● **INPUT FOR THIS TASK**
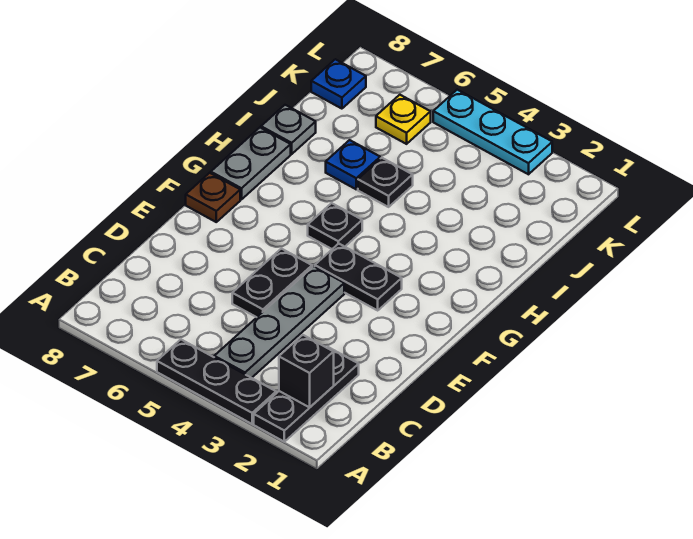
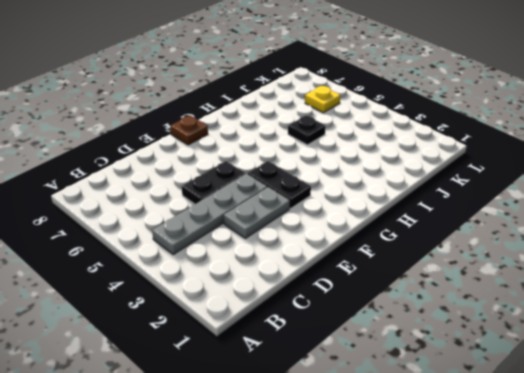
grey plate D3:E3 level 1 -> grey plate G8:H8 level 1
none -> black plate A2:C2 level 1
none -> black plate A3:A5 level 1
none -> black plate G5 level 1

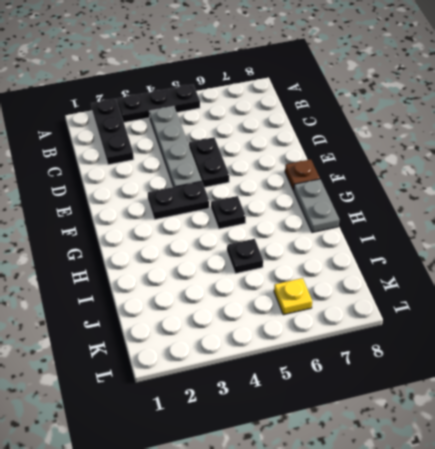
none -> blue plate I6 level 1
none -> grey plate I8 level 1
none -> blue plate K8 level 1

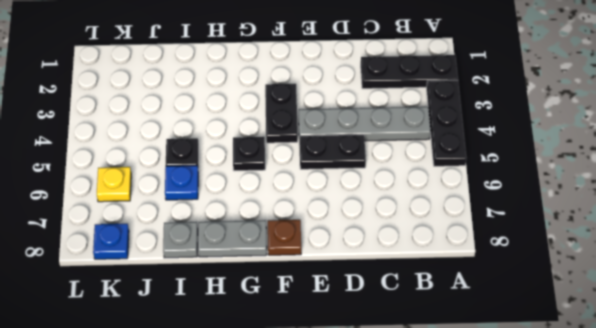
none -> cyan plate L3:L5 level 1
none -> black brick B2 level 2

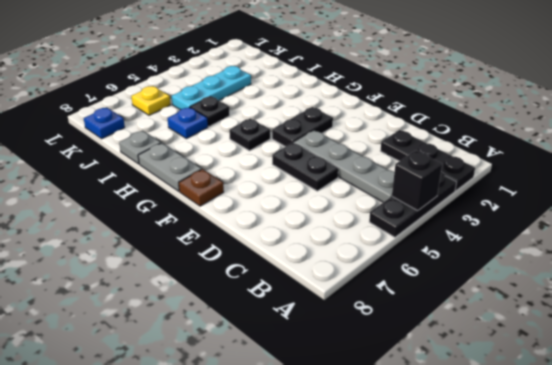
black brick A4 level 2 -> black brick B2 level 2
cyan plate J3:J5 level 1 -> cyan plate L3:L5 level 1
---
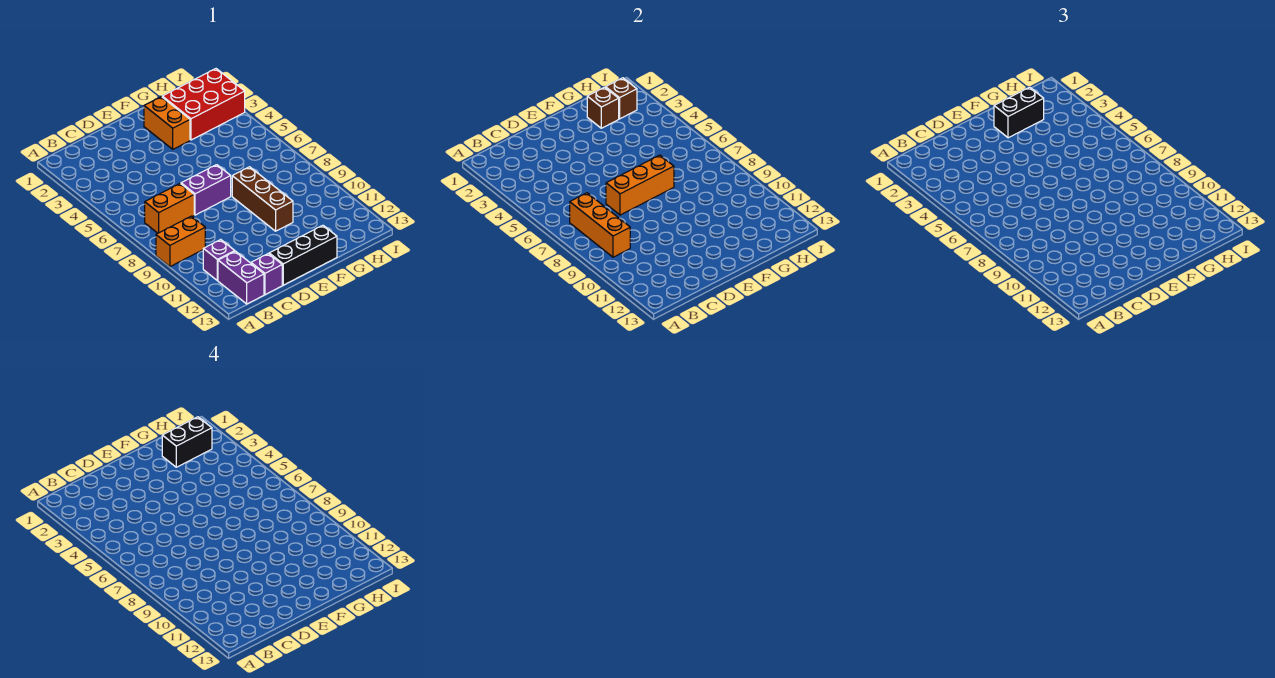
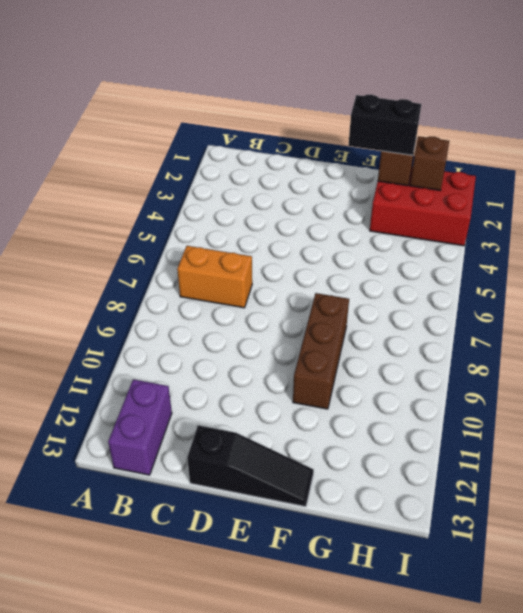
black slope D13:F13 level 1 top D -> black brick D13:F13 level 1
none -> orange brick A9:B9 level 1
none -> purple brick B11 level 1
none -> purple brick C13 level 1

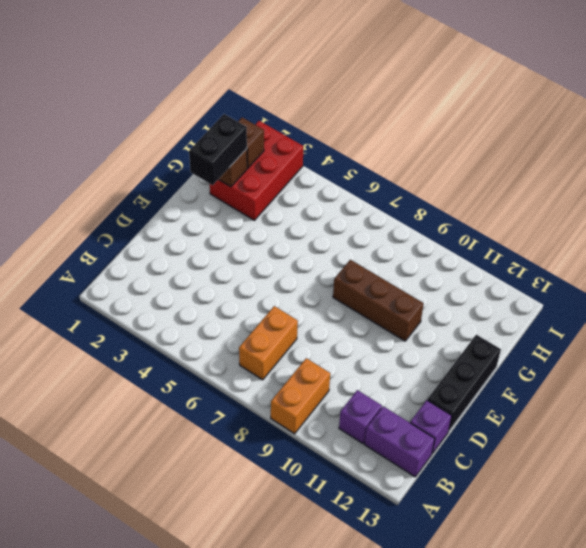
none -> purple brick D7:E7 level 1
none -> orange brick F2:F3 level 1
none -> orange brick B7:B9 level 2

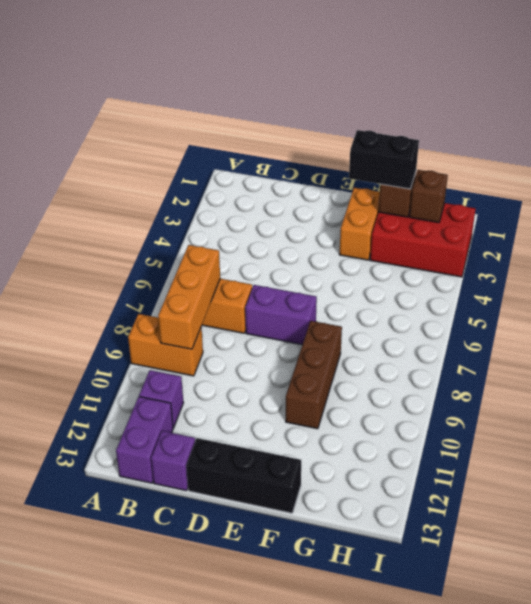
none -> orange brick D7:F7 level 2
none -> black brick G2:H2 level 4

● **WHAT THE EXERCISE ASKS**
Find the line with "black brick A4" in the material above. Reproduce it and each line after it up to and including the line with "cyan plate J3:J5".

● **TASK SOLUTION**
black brick A4 level 2 -> black brick B2 level 2
cyan plate J3:J5 level 1 -> cyan plate L3:L5 level 1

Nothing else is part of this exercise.